▶ _WORK ORDER_:
Repeat the lines of the data exactly, from the first one through the one that contains "purple square: (301, 143)".

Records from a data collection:
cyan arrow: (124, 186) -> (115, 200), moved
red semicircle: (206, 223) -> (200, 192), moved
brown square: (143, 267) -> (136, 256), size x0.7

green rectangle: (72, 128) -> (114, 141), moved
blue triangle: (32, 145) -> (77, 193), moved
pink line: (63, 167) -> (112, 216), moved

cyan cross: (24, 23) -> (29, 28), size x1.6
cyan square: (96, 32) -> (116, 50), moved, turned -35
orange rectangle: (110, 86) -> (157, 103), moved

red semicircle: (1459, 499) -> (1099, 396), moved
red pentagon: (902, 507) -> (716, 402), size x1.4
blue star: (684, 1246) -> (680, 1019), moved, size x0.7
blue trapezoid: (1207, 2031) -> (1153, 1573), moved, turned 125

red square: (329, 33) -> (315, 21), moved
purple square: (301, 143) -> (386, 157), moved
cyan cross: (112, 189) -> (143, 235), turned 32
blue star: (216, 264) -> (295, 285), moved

▶ _RESPONSE BELOW_:
cyan arrow: (124, 186) -> (115, 200), moved
red semicircle: (206, 223) -> (200, 192), moved
brown square: (143, 267) -> (136, 256), size x0.7

green rectangle: (72, 128) -> (114, 141), moved
blue triangle: (32, 145) -> (77, 193), moved
pink line: (63, 167) -> (112, 216), moved

cyan cross: (24, 23) -> (29, 28), size x1.6
cyan square: (96, 32) -> (116, 50), moved, turned -35
orange rectangle: (110, 86) -> (157, 103), moved

red semicircle: (1459, 499) -> (1099, 396), moved
red pentagon: (902, 507) -> (716, 402), size x1.4
blue star: (684, 1246) -> (680, 1019), moved, size x0.7
blue trapezoid: (1207, 2031) -> (1153, 1573), moved, turned 125

red square: (329, 33) -> (315, 21), moved
purple square: (301, 143) -> (386, 157), moved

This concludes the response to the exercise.